↓↓↓
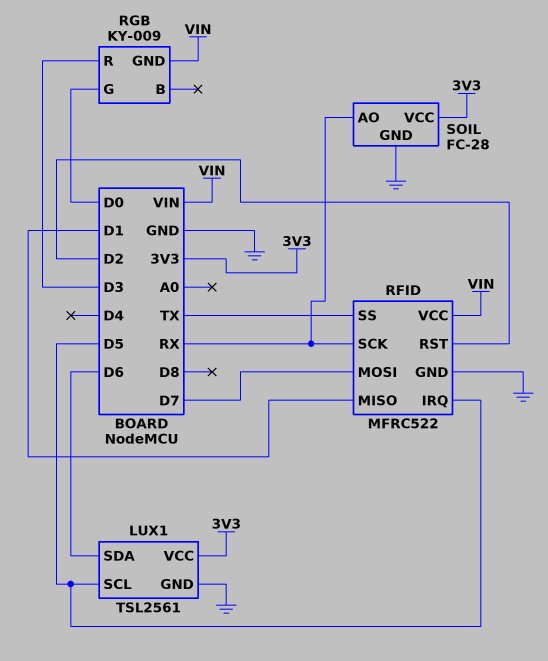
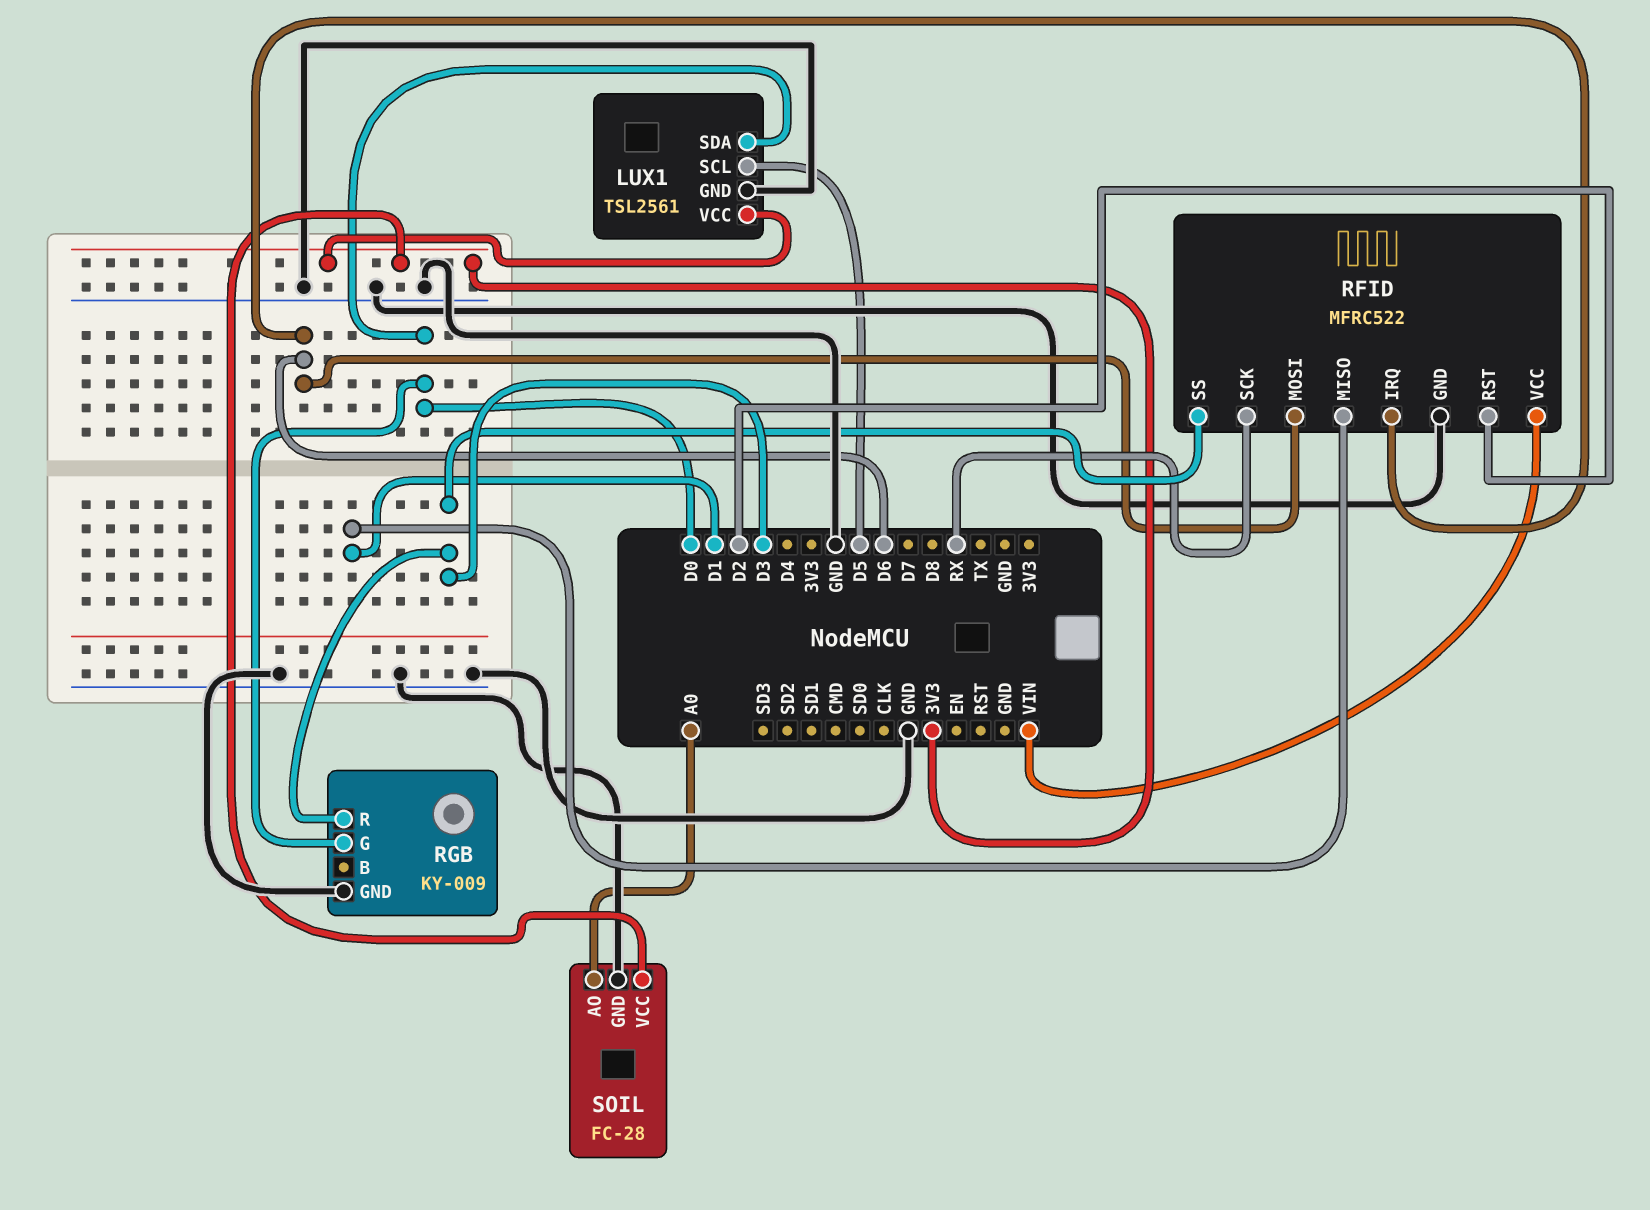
LUX1 pin SDA: D6 -> D0
RFID pin IRQ: D5 -> D6
RFID pin MOSI: D7 -> D6
RFID pin SS: TX -> D3
RGB pin GND: VIN -> GND
SOIL pin AO: RX -> A0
↑↑↑
WORK ORDER -
Write out each line exactly, starting with the line that contains "RFID pin MOSI: D7 -> D6" and stopping after the last line of the data.

EXERCISE ANSWER -
RFID pin MOSI: D7 -> D6
RFID pin SS: TX -> D3
RGB pin GND: VIN -> GND
SOIL pin AO: RX -> A0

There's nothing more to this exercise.